Version difference data
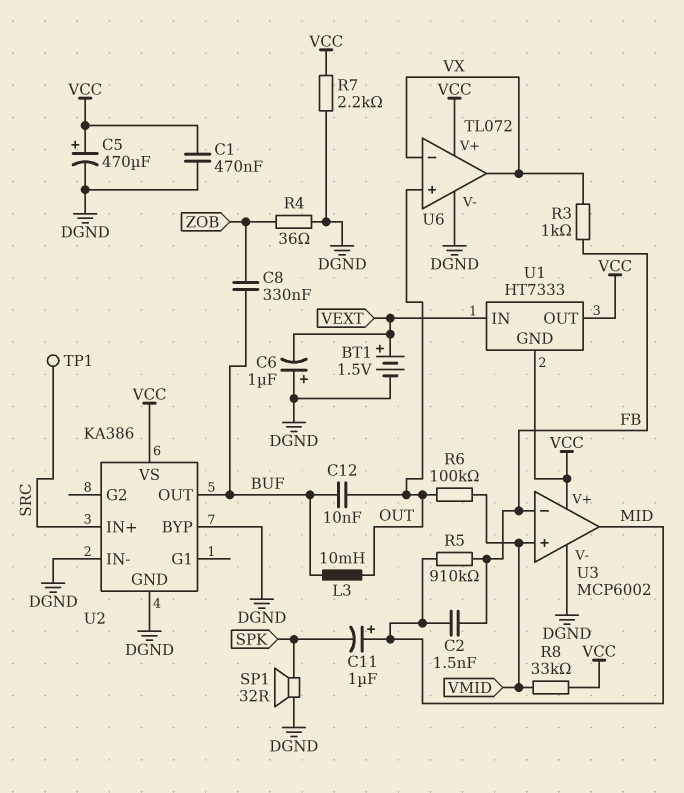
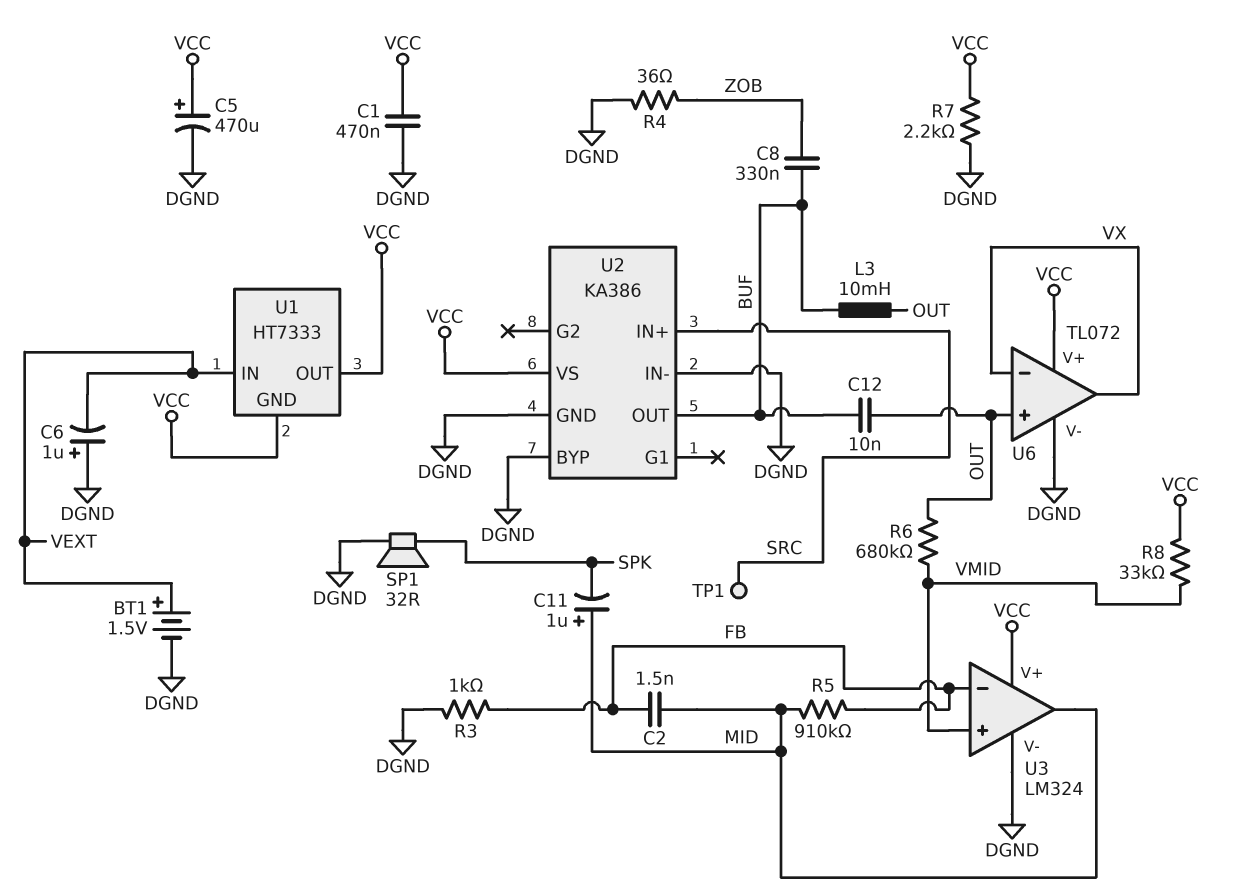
R3: 1k (FB, VX) -> 1k (DGND, FB)
R6: 100k (OUT, VMID) -> 680k (OUT, VMID)
U3: MCP6002 -> LM324

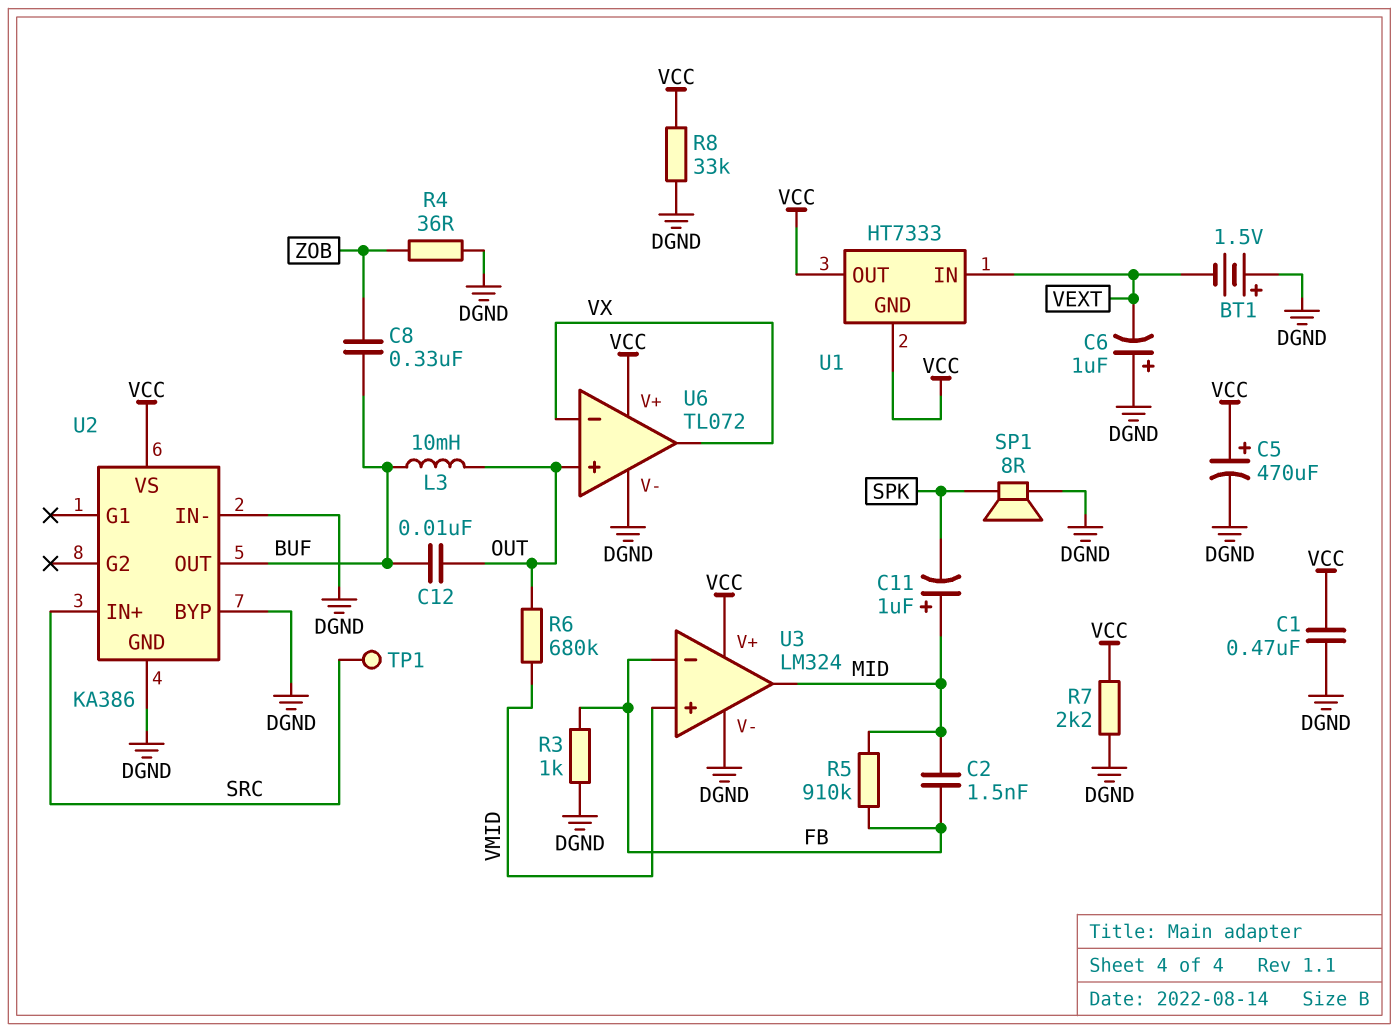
BT1: 1.5V (plus VEXT, minus DGND) -> 1.5V (plus DGND, minus VEXT)
R8: 33k (VCC, VMID) -> 33k (DGND, VCC)
SP1: speaker 32R (DGND, SPK) -> speaker 8R (DGND, SPK)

• **PROMPT**
Write out every entry exactly. Pictures do not belong in the copy.

• **RESULT FOR THIS TASK**
R3: 1k (FB, VX) -> 1k (DGND, FB)
R6: 100k (OUT, VMID) -> 680k (OUT, VMID)
U3: MCP6002 -> LM324

BT1: 1.5V (plus VEXT, minus DGND) -> 1.5V (plus DGND, minus VEXT)
R8: 33k (VCC, VMID) -> 33k (DGND, VCC)
SP1: speaker 32R (DGND, SPK) -> speaker 8R (DGND, SPK)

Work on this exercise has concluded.